Dataset entries
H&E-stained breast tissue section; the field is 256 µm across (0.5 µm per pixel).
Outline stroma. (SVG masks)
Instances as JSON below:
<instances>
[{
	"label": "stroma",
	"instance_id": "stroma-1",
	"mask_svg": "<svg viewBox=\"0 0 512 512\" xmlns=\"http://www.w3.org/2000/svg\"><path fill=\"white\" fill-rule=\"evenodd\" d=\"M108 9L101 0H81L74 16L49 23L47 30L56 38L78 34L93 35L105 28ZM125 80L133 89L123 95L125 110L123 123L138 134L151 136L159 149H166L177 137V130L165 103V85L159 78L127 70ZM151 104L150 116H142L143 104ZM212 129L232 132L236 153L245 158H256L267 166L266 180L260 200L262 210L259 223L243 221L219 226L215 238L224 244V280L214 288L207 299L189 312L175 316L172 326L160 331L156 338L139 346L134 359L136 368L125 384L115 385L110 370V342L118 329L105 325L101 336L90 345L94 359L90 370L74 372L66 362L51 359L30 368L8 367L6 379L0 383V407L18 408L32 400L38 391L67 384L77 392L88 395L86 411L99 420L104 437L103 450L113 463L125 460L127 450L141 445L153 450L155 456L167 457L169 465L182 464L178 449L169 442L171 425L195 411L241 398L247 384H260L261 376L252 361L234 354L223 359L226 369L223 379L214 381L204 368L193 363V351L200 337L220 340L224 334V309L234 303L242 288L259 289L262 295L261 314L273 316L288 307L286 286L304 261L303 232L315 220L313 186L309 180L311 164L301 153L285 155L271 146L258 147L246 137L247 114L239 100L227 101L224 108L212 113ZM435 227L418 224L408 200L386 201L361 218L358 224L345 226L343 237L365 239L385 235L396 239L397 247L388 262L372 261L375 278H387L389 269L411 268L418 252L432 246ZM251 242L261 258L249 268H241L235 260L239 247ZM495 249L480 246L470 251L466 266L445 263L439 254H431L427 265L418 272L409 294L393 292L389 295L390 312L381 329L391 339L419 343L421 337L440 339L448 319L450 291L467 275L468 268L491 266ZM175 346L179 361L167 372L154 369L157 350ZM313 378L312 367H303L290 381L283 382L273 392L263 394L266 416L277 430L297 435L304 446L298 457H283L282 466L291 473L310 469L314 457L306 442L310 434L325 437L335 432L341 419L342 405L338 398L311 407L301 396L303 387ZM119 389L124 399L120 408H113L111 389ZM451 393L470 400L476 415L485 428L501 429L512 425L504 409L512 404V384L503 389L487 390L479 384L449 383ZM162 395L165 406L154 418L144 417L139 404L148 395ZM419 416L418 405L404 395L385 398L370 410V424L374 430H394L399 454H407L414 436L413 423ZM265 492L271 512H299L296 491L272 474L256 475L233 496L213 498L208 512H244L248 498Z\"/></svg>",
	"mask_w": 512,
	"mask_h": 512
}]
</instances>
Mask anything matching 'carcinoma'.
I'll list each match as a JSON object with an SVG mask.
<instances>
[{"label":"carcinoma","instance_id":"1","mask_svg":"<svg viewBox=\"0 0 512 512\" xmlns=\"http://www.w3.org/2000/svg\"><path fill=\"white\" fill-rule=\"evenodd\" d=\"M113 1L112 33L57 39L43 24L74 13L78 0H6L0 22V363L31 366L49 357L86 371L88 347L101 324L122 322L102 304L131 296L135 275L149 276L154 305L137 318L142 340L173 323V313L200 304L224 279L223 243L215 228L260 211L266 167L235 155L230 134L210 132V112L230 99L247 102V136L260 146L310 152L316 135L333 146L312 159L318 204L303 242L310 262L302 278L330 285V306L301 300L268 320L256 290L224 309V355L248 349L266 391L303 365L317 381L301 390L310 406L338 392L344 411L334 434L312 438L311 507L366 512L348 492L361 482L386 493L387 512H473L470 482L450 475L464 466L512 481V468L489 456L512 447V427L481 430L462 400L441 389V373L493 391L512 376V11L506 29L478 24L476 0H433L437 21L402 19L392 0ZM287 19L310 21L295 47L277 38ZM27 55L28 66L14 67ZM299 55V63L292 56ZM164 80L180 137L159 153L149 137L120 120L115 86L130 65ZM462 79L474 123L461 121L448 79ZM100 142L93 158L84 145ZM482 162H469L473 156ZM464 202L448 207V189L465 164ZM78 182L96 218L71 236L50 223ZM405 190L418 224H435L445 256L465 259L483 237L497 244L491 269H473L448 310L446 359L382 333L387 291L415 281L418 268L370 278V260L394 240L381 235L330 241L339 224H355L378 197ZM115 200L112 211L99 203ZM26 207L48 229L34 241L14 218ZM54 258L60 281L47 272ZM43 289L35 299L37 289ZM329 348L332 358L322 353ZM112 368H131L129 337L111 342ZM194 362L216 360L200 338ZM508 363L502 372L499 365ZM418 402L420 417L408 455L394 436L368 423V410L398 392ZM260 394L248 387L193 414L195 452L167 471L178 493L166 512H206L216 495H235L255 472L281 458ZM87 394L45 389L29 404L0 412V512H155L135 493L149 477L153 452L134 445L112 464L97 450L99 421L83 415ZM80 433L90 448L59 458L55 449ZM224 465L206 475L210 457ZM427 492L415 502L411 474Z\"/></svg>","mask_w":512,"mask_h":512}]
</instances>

_YOUR OBJECTIVE_. Faithfully transcribe the whole of the data.

_EXPECTED OUTPUT_.
H&E-stained breast tissue section; the field is 256 µm across (0.5 µm per pixel).
Outline stroma. (SVG masks)
Instances as JSON below:
<instances>
[{
	"label": "stroma",
	"instance_id": "stroma-1",
	"mask_svg": "<svg viewBox=\"0 0 512 512\" xmlns=\"http://www.w3.org/2000/svg\"><path fill=\"white\" fill-rule=\"evenodd\" d=\"M108 9L101 0H81L74 16L49 23L47 30L56 38L78 34L93 35L105 28ZM125 80L133 89L123 95L125 110L123 123L138 134L151 136L159 149H166L177 137V130L165 103V85L159 78L127 70ZM151 104L150 116H142L143 104ZM212 129L232 132L236 153L245 158H256L267 166L266 180L260 200L262 210L259 223L243 221L219 226L215 238L224 244V280L214 288L207 299L189 312L175 316L172 326L160 331L156 338L139 346L134 359L136 368L125 384L115 385L110 370V342L118 329L105 325L101 336L90 345L94 359L90 370L74 372L66 362L51 359L30 368L8 367L6 379L0 383V407L18 408L32 400L38 391L67 384L77 392L88 395L86 411L99 420L104 437L103 450L113 463L125 460L127 450L141 445L153 450L155 456L167 457L169 465L182 464L178 449L169 442L171 425L195 411L241 398L247 384H260L261 376L252 361L234 354L223 359L226 369L223 379L214 381L204 368L193 363V351L200 337L220 340L224 334V309L234 303L242 288L259 289L262 295L261 314L273 316L288 307L286 286L304 261L303 232L315 220L313 186L309 180L311 164L301 153L285 155L271 146L258 147L246 137L247 114L239 100L227 101L224 108L212 113ZM435 227L418 224L408 200L386 201L361 218L358 224L345 226L343 237L365 239L385 235L396 239L397 247L388 262L372 261L375 278H387L389 269L411 268L418 252L432 246ZM251 242L261 258L249 268H241L235 260L239 247ZM495 249L480 246L470 251L466 266L445 263L439 254H431L427 265L418 272L409 294L393 292L389 295L390 312L381 329L391 339L419 343L421 337L440 339L448 319L450 291L467 275L468 268L491 266ZM175 346L179 361L167 372L154 369L157 350ZM313 378L312 367H303L290 381L283 382L273 392L263 394L266 416L277 430L297 435L304 446L298 457H283L282 466L291 473L310 469L314 457L306 442L310 434L325 437L335 432L341 419L342 405L338 398L311 407L301 396L303 387ZM119 389L124 399L120 408H113L111 389ZM451 393L470 400L476 415L485 428L501 429L512 425L504 409L512 404V384L503 389L487 390L479 384L449 383ZM162 395L165 406L154 418L144 417L139 404L148 395ZM419 416L418 405L404 395L385 398L370 410V424L374 430H394L399 454H407L414 436L413 423ZM265 492L271 512H299L296 491L272 474L256 475L233 496L213 498L208 512H244L248 498Z\"/></svg>",
	"mask_w": 512,
	"mask_h": 512
}]
</instances>
Mask anything matching 'carcinoma'.
I'll list each match as a JSON object with an SVG mask.
<instances>
[{"label":"carcinoma","instance_id":"1","mask_svg":"<svg viewBox=\"0 0 512 512\" xmlns=\"http://www.w3.org/2000/svg\"><path fill=\"white\" fill-rule=\"evenodd\" d=\"M113 1L112 33L57 39L43 24L74 13L78 0H6L0 22V363L31 366L49 357L86 371L88 347L101 324L122 322L102 304L131 296L135 275L149 276L154 305L137 318L142 340L173 323V313L200 304L224 279L223 243L215 228L260 211L266 167L235 155L230 134L210 132V112L230 99L247 102V136L260 146L310 152L316 135L333 146L312 159L318 204L303 242L310 262L302 278L330 285V306L301 300L268 320L256 290L224 309V355L248 349L266 391L303 365L317 381L301 390L310 406L338 392L344 411L334 434L312 438L311 507L366 512L348 492L361 482L386 493L387 512H473L470 482L450 475L464 466L512 481V468L489 456L512 447V427L481 430L462 400L441 389V373L493 391L512 376V11L506 29L478 24L476 0H433L437 21L402 19L392 0ZM287 19L310 21L295 47L277 38ZM27 55L28 66L14 67ZM299 55V63L292 56ZM164 80L180 137L159 153L149 137L120 120L115 86L130 65ZM462 79L474 123L461 121L448 79ZM100 142L93 158L84 145ZM482 162H469L473 156ZM464 202L448 207V189L465 164ZM78 182L96 218L71 236L50 223ZM405 190L418 224H435L445 256L465 259L483 237L497 244L491 269H473L448 310L446 359L382 333L387 291L415 281L418 268L370 278V260L394 240L381 235L330 241L339 224H355L378 197ZM115 200L112 211L99 203ZM26 207L48 229L34 241L14 218ZM54 258L60 281L47 272ZM43 289L35 299L37 289ZM329 348L332 358L322 353ZM112 368H131L129 337L111 342ZM194 362L216 360L200 338ZM508 363L502 372L499 365ZM418 402L420 417L408 455L394 436L368 423V410L398 392ZM260 394L248 387L193 414L195 452L167 471L178 493L166 512H206L216 495H235L255 472L281 458ZM87 394L45 389L29 404L0 412V512H155L135 493L149 477L153 452L134 445L112 464L97 450L99 421L83 415ZM80 433L90 448L59 458L55 449ZM224 465L206 475L210 457ZM427 492L415 502L411 474Z\"/></svg>","mask_w":512,"mask_h":512}]
</instances>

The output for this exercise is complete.